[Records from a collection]
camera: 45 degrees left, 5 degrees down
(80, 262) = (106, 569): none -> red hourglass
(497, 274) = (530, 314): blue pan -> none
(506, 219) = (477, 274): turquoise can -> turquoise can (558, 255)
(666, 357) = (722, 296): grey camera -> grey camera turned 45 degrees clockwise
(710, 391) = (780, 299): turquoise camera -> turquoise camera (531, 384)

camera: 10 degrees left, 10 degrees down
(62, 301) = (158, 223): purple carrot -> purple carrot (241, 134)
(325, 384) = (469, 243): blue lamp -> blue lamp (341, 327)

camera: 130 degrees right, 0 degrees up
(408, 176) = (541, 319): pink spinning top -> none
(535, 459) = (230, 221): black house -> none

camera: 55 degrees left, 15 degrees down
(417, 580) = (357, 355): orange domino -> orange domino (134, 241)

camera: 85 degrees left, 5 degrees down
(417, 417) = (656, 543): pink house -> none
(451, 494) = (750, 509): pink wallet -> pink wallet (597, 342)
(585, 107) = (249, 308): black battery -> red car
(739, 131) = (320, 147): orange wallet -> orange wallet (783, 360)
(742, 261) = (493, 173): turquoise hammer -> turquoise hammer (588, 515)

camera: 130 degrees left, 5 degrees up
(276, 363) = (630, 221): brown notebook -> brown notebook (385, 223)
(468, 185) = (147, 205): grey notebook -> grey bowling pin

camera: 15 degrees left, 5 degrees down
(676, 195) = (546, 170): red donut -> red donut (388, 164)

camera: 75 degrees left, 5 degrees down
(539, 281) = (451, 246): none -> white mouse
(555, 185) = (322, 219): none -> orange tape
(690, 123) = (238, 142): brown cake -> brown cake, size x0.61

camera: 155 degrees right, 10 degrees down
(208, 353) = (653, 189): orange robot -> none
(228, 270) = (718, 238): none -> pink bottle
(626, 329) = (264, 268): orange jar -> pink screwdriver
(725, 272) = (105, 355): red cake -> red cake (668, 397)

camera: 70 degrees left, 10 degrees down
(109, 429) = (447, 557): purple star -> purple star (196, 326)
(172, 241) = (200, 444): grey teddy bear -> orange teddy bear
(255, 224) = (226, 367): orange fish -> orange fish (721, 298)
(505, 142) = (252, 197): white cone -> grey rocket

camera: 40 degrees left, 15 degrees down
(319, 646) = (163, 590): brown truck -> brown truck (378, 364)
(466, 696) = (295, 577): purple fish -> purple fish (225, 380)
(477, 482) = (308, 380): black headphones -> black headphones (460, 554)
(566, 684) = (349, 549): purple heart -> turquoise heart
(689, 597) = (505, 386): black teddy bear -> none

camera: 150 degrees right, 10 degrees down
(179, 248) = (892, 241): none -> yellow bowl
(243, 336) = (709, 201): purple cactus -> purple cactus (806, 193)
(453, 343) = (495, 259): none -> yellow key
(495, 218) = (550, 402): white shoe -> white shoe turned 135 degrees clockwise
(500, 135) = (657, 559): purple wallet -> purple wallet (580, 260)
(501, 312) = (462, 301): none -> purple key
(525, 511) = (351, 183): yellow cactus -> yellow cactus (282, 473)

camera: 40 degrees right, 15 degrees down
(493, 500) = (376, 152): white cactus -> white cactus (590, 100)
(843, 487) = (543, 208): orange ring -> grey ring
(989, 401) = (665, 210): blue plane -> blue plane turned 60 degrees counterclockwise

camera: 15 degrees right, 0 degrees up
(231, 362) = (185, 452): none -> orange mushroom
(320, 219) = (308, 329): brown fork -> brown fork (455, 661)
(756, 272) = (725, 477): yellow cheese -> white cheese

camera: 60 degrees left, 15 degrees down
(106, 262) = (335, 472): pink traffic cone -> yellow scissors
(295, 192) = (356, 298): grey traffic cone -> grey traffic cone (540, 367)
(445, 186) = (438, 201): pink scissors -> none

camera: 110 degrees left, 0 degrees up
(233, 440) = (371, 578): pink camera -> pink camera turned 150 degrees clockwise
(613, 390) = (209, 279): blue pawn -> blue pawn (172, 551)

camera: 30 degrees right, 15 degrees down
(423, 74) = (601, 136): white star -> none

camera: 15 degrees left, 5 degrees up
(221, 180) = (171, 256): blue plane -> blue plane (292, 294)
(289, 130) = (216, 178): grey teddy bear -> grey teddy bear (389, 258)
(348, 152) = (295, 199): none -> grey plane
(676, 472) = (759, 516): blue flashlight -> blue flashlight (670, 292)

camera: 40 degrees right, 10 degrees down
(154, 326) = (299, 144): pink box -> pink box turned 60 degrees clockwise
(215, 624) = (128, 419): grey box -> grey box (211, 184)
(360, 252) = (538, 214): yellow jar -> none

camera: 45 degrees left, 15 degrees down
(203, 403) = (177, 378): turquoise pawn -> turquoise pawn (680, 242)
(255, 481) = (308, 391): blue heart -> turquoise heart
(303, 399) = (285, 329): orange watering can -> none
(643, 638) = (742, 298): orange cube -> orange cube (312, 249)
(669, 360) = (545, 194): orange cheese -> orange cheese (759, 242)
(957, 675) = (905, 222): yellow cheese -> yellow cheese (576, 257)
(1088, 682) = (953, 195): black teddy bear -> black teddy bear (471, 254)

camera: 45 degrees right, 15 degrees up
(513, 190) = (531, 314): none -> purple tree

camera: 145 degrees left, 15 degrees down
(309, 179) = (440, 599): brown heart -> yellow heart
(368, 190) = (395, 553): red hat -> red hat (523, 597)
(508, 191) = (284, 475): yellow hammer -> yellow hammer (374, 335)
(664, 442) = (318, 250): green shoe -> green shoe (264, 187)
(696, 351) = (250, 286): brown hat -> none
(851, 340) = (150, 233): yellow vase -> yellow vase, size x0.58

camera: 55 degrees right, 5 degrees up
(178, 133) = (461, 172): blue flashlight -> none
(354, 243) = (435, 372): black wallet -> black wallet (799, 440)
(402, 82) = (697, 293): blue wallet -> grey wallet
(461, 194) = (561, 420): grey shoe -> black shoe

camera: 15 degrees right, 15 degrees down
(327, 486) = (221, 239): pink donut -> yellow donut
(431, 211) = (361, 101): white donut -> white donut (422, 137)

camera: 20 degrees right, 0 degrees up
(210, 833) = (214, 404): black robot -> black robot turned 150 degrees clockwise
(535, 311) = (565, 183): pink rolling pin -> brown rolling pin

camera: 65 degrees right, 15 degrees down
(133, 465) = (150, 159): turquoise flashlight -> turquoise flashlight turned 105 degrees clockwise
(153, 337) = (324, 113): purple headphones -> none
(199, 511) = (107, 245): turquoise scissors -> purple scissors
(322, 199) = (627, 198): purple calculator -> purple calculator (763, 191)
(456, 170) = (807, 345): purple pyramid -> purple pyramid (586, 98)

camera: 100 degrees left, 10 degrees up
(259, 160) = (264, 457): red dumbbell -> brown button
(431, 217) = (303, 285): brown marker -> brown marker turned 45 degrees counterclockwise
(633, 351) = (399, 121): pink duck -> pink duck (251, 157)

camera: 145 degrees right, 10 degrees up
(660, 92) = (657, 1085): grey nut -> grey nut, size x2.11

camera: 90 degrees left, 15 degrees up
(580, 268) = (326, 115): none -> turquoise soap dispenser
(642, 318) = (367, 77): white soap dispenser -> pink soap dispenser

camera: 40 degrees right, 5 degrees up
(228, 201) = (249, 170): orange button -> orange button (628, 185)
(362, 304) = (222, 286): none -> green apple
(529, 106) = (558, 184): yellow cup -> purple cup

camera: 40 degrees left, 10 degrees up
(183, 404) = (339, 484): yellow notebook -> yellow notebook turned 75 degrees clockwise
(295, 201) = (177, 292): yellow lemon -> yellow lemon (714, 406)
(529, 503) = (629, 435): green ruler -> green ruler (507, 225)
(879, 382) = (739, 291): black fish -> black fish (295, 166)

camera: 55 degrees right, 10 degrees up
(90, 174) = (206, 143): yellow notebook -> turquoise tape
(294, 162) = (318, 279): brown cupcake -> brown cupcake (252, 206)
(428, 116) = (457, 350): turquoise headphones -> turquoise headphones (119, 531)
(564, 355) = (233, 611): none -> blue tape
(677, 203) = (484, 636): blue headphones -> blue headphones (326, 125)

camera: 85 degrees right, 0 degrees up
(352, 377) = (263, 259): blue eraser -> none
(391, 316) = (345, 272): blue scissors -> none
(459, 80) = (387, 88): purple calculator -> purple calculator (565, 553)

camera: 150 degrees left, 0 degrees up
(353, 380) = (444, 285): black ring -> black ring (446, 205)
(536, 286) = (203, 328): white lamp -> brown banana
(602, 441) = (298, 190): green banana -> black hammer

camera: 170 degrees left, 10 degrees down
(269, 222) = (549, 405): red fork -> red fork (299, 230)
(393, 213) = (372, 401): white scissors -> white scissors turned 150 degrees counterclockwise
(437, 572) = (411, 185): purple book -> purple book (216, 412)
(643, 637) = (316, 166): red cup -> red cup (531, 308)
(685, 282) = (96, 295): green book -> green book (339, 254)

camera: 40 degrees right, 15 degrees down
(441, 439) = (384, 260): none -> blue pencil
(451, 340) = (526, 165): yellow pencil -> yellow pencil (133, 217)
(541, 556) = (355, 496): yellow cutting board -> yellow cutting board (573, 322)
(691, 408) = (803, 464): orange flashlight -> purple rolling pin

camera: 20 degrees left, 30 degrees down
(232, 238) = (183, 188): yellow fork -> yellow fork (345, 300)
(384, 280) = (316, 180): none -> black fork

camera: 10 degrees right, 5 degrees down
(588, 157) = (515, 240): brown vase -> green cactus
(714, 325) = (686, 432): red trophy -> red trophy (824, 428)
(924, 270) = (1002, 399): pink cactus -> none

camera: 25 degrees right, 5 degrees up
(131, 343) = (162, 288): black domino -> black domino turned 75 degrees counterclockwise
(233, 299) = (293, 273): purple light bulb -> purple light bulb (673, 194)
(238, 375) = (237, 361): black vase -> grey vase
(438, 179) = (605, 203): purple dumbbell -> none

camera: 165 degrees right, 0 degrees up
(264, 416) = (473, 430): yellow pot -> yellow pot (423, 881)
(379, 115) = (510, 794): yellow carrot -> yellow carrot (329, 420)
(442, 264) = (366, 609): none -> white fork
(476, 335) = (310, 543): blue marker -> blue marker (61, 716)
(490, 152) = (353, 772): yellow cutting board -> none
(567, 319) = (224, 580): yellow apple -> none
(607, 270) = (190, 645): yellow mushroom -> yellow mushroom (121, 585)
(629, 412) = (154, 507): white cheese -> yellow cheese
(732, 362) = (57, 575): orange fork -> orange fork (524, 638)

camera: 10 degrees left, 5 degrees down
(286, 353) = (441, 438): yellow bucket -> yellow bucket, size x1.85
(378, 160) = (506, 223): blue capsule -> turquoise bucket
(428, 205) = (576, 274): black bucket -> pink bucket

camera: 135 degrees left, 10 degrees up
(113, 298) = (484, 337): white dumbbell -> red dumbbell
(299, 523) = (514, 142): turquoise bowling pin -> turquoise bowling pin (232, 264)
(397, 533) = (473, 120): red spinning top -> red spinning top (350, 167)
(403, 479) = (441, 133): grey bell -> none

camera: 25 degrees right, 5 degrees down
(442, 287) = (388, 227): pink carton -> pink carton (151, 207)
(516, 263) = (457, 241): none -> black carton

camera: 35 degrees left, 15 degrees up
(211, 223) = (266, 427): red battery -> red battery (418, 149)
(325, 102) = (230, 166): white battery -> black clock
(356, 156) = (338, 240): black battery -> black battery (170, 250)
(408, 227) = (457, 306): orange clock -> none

**Your instructions**
Copy out, exactly and alone, the lines of the entries above between the ones holding "camera: 55 degrees right, 10 degrees up" and "(643, 637) = (316, 166): red", inclusive.

**Answer**
camera: 55 degrees right, 10 degrees up
(90, 174) = (206, 143): yellow notebook -> turquoise tape
(294, 162) = (318, 279): brown cupcake -> brown cupcake (252, 206)
(428, 116) = (457, 350): turquoise headphones -> turquoise headphones (119, 531)
(564, 355) = (233, 611): none -> blue tape
(677, 203) = (484, 636): blue headphones -> blue headphones (326, 125)

camera: 85 degrees right, 0 degrees up
(352, 377) = (263, 259): blue eraser -> none
(391, 316) = (345, 272): blue scissors -> none
(459, 80) = (387, 88): purple calculator -> purple calculator (565, 553)

camera: 150 degrees left, 0 degrees up
(353, 380) = (444, 285): black ring -> black ring (446, 205)
(536, 286) = (203, 328): white lamp -> brown banana
(602, 441) = (298, 190): green banana -> black hammer

camera: 170 degrees left, 10 degrees down
(269, 222) = (549, 405): red fork -> red fork (299, 230)
(393, 213) = (372, 401): white scissors -> white scissors turned 150 degrees counterclockwise
(437, 572) = (411, 185): purple book -> purple book (216, 412)
(643, 637) = (316, 166): red cup -> red cup (531, 308)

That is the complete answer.